▶ [Goal of the exercise] Change every "cyan cross" to "cyan star" in the rows below, from the first row up to and including the row with "orange L-shape: moved 1 px right, 2 px up", and leave everything else the same. Give back only those rows.

▶ [Materials provided]

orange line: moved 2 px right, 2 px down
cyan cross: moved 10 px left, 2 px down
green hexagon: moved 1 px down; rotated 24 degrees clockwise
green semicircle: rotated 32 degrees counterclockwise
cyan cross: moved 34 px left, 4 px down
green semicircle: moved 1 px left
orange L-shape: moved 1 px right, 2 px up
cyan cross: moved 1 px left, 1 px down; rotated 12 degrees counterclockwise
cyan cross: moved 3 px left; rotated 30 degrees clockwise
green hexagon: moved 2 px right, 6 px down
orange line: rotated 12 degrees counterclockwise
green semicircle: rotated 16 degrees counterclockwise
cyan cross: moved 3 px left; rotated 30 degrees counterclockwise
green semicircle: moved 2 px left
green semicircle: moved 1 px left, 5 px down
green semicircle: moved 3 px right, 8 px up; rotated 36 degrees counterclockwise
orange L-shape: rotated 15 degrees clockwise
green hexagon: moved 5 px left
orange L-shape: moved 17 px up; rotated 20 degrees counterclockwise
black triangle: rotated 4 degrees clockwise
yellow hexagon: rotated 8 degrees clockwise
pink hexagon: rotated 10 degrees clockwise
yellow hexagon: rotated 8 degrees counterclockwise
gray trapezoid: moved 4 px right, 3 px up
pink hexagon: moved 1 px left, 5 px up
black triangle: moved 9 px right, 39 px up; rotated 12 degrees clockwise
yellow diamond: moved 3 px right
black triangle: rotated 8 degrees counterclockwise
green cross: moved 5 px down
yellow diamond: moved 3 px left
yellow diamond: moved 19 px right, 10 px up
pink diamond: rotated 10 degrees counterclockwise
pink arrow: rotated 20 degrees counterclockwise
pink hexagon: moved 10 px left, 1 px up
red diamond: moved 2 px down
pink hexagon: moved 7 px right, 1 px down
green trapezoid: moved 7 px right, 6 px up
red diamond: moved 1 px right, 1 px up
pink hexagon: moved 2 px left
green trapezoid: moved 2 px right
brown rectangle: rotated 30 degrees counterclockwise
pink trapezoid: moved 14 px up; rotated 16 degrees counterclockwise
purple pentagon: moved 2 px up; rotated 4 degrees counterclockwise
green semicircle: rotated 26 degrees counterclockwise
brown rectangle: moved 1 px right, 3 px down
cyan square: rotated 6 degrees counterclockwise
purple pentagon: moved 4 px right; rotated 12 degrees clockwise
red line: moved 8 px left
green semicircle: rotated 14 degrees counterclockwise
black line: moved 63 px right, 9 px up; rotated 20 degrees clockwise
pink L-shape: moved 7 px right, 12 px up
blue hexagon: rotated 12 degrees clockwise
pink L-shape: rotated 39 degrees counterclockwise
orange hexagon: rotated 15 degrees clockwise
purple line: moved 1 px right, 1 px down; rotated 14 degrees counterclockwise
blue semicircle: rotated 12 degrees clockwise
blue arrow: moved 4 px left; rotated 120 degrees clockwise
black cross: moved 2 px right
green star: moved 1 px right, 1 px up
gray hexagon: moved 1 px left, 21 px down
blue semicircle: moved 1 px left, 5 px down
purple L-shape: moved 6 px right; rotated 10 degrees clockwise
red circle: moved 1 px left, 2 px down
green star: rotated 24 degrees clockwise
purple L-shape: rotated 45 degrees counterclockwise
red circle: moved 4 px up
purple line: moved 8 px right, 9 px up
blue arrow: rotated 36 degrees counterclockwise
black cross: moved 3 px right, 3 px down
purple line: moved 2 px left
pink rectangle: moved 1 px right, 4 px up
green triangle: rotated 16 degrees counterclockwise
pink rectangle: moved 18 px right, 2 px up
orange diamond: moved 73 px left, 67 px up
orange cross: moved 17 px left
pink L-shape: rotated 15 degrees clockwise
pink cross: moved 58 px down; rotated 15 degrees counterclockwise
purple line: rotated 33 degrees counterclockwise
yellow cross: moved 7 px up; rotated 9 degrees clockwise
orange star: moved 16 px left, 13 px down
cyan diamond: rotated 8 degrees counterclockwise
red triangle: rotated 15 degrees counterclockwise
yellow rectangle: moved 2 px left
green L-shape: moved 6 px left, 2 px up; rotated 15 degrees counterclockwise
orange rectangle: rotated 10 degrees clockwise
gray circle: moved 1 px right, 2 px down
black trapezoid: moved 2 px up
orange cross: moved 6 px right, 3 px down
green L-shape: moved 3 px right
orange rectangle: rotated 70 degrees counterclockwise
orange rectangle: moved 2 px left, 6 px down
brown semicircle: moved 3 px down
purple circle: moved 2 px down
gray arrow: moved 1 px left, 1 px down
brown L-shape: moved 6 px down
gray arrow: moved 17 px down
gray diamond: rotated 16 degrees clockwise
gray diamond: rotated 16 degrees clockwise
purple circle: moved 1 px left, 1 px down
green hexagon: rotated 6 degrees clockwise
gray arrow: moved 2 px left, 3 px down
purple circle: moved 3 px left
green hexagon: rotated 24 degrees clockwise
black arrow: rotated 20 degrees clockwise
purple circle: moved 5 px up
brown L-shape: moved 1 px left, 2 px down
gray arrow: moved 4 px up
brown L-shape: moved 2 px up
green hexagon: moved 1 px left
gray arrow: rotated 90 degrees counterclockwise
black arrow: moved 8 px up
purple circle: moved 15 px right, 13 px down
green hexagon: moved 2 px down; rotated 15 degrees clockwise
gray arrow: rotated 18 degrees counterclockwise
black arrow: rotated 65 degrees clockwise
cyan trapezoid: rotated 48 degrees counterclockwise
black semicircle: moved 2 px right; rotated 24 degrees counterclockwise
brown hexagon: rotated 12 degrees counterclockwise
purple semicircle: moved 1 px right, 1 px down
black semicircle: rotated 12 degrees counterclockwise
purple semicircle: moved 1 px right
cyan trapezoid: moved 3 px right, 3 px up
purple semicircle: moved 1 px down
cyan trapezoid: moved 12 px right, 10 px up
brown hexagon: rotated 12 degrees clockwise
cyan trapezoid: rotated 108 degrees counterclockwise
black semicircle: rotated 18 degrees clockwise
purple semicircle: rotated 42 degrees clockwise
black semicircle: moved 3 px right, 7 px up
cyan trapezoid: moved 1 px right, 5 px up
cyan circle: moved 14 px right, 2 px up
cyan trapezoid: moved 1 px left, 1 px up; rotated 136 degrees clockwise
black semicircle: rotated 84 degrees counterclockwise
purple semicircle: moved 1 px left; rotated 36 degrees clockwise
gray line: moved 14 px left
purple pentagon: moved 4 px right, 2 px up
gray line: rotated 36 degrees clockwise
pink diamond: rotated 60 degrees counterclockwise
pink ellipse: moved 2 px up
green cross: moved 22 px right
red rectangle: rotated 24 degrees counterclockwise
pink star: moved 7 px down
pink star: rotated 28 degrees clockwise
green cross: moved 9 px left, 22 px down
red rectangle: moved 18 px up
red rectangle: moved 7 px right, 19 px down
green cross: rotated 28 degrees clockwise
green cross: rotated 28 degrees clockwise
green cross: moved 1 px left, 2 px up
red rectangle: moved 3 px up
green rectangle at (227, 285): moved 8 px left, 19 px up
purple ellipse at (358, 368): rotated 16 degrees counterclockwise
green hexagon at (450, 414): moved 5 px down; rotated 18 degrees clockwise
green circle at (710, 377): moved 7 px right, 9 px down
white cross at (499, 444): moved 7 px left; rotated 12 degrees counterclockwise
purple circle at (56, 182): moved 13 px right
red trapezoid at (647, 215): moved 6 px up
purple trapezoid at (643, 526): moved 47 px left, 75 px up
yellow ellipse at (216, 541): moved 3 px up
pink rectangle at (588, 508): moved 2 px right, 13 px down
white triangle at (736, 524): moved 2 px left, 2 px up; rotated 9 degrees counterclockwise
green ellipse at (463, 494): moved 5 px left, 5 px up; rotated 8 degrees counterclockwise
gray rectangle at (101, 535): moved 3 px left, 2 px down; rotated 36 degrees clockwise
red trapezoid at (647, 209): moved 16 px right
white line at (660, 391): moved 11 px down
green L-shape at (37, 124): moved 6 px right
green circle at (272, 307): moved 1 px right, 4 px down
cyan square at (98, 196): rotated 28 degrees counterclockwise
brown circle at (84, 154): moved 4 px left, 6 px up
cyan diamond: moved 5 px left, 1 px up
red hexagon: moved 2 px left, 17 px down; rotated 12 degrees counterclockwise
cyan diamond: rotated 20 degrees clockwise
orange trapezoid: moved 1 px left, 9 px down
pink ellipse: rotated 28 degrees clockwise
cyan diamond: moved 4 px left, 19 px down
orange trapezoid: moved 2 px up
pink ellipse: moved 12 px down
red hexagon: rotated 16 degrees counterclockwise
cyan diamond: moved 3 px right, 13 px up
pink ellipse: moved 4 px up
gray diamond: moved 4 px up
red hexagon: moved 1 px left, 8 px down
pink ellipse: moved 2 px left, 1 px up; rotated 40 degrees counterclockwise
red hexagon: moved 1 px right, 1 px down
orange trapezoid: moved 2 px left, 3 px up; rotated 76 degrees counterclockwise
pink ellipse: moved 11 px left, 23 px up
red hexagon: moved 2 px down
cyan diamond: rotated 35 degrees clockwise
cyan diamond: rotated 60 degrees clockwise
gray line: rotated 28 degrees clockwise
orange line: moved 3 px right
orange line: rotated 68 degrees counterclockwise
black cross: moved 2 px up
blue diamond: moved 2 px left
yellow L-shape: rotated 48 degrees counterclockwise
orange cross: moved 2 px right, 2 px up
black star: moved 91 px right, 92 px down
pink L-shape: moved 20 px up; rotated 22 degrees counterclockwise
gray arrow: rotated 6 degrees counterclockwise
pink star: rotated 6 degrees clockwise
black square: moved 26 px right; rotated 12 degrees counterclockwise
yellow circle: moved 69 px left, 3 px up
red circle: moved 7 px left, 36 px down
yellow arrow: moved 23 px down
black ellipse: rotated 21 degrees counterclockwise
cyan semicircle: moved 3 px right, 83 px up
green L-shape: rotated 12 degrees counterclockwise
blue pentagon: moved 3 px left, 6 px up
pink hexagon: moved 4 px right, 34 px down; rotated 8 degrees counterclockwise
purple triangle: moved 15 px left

▶ [Written solution]
orange line: moved 2 px right, 2 px down
cyan star: moved 10 px left, 2 px down
green hexagon: moved 1 px down; rotated 24 degrees clockwise
green semicircle: rotated 32 degrees counterclockwise
cyan star: moved 34 px left, 4 px down
green semicircle: moved 1 px left
orange L-shape: moved 1 px right, 2 px up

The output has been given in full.